#### [Exercise brief]
Search the records for "fish". Copy every line where it appears.

#### [Information supplied]
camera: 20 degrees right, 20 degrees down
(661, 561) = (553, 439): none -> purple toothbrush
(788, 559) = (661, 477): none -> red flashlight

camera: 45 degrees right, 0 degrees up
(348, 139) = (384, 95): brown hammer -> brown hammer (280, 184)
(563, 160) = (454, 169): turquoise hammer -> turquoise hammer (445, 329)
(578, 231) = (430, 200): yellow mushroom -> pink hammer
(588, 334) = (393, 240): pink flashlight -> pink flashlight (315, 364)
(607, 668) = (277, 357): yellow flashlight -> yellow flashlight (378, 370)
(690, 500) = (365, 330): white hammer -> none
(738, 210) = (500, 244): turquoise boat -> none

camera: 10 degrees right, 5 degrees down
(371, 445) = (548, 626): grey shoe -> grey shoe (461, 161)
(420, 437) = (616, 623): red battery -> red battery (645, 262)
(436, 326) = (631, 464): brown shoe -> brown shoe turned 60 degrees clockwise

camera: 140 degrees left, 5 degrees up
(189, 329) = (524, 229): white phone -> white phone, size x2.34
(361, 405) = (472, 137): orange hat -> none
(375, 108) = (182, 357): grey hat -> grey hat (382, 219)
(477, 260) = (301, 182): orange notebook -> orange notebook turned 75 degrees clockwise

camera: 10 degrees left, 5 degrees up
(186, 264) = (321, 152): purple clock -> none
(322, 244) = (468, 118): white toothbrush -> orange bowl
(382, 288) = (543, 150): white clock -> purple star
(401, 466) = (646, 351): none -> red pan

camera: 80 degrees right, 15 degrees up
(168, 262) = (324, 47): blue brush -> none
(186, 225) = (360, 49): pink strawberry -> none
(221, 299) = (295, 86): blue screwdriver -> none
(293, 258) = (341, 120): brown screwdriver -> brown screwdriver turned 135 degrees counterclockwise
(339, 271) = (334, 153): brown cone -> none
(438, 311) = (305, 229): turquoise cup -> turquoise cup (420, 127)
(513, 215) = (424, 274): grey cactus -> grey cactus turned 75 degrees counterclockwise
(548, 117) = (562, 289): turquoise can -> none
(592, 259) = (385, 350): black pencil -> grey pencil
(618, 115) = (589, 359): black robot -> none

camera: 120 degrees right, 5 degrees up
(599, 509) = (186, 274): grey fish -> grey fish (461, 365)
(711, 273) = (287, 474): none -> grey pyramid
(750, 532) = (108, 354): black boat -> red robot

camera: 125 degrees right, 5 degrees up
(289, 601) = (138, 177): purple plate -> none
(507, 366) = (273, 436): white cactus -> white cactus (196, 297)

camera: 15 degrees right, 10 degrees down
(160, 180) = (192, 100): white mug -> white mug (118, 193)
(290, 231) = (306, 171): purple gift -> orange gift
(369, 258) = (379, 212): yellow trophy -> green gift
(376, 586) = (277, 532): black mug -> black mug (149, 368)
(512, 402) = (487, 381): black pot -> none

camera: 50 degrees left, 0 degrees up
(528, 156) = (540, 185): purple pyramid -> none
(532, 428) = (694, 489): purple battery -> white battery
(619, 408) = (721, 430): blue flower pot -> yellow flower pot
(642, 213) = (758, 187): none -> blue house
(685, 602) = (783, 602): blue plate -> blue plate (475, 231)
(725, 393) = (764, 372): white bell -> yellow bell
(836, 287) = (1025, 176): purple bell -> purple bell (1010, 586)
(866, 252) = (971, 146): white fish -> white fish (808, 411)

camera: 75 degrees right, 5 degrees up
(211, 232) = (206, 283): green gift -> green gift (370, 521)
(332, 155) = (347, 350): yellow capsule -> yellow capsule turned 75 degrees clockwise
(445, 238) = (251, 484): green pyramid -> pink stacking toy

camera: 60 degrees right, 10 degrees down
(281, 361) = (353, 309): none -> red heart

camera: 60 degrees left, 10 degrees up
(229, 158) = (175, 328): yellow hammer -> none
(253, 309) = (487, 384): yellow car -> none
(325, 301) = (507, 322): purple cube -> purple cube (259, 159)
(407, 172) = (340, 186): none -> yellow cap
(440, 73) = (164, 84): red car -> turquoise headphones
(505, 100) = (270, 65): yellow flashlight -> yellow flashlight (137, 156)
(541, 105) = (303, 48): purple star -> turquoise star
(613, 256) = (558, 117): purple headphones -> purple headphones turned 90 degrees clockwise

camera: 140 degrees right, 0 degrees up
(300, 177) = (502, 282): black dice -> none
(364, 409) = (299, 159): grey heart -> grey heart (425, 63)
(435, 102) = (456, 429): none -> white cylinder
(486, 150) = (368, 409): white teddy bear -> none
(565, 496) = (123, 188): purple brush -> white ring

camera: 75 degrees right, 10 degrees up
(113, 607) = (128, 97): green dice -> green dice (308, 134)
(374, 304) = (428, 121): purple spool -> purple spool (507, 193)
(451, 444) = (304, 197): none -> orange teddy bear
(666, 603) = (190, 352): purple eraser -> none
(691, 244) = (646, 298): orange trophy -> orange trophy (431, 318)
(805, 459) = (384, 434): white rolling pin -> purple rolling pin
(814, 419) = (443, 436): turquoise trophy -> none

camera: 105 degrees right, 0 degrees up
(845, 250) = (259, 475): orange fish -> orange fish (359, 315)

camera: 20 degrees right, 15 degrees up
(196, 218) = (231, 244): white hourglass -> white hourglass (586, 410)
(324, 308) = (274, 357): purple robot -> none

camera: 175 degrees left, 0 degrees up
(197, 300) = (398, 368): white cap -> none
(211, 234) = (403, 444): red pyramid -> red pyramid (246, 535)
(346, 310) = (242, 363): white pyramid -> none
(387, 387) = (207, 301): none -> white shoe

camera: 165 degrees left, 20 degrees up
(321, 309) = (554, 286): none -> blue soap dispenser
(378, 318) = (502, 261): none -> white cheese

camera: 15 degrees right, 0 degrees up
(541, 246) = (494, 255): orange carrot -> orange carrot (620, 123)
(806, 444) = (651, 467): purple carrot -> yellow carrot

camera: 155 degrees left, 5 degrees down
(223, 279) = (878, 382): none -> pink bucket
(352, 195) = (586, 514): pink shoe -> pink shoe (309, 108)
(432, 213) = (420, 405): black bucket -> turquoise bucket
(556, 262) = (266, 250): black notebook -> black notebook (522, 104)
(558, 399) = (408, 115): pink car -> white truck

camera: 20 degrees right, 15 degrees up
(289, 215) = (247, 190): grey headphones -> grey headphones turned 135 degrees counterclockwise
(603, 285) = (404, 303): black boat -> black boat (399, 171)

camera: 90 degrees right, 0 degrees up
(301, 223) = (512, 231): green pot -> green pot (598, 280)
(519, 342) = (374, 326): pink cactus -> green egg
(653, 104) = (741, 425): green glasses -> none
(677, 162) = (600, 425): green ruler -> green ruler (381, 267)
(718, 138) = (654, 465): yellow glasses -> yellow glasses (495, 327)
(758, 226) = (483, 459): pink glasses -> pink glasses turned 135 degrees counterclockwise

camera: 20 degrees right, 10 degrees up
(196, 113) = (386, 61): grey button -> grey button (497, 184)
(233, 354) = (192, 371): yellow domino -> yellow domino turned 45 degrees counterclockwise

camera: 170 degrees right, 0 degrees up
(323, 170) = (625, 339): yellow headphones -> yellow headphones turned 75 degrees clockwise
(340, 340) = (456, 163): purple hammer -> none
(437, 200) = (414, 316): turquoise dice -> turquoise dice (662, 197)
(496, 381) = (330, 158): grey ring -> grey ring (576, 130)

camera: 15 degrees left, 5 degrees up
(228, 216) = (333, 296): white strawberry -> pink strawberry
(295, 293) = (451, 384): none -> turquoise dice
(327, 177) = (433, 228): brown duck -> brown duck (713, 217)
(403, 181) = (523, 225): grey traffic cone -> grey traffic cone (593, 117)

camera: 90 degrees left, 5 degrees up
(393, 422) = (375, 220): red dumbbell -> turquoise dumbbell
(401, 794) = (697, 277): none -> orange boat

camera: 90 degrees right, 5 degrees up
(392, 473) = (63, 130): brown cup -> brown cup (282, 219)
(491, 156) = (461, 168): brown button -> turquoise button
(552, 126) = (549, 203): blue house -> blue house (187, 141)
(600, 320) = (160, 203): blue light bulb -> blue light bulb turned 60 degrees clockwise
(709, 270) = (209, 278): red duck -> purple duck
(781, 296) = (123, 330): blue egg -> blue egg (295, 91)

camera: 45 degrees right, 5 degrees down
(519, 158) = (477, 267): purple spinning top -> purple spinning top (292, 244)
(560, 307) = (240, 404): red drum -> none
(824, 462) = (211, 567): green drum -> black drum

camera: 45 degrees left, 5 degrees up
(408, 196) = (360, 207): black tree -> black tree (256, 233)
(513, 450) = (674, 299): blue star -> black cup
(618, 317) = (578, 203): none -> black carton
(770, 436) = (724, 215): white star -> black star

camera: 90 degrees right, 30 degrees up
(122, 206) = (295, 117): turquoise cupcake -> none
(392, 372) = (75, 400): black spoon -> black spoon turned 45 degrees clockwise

#### [Solved exercise]
(599, 509) = (186, 274): grey fish -> grey fish (461, 365)
(866, 252) = (971, 146): white fish -> white fish (808, 411)
(845, 250) = (259, 475): orange fish -> orange fish (359, 315)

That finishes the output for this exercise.